__ACTION ITEM__.
Without any images, write the listing below out word for word.
══ GIVEN DATA ══
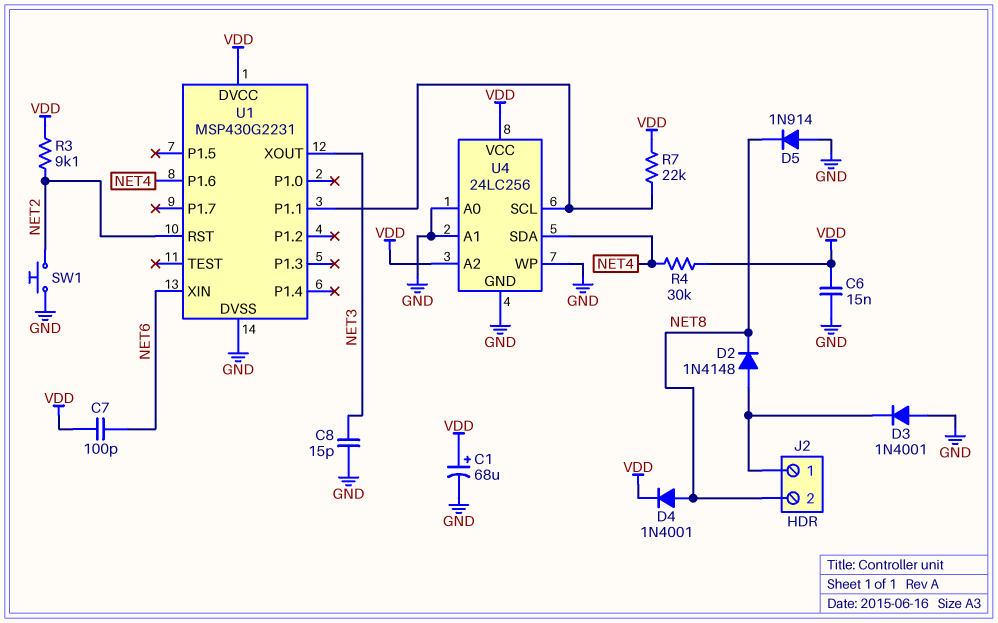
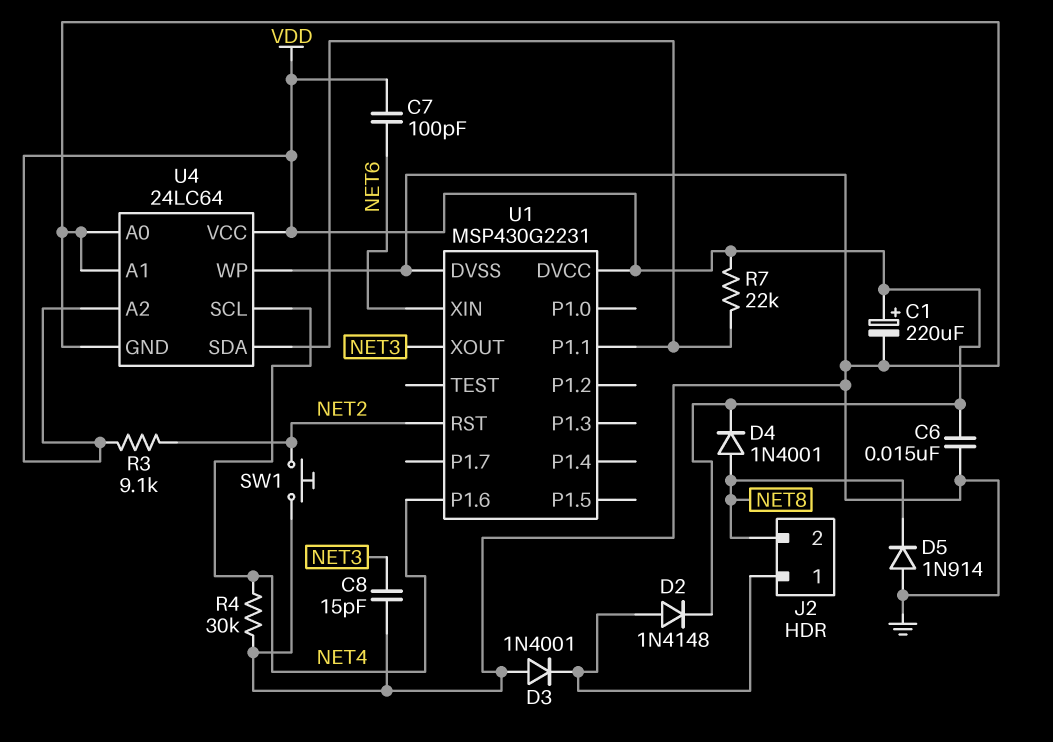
C1: 68uF (plus VDD, minus GND) -> 220uF (plus VDD, minus GND)
D2: diode 1N4148 (A J2/1, K NET8) -> diode 1N4148 (A J2/1, K VDD)
R4: 30k (NET4, VDD) -> 30k (GND, NET4)
U4: 24LC256 -> 24LC64
U4 pin SCL: U1/P1.1 -> NET4
U4 pin SDA: NET4 -> U1/P1.1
═══
__WRITTEN RESPONSE__.
C1: 68uF (plus VDD, minus GND) -> 220uF (plus VDD, minus GND)
D2: diode 1N4148 (A J2/1, K NET8) -> diode 1N4148 (A J2/1, K VDD)
R4: 30k (NET4, VDD) -> 30k (GND, NET4)
U4: 24LC256 -> 24LC64
U4 pin SCL: U1/P1.1 -> NET4
U4 pin SDA: NET4 -> U1/P1.1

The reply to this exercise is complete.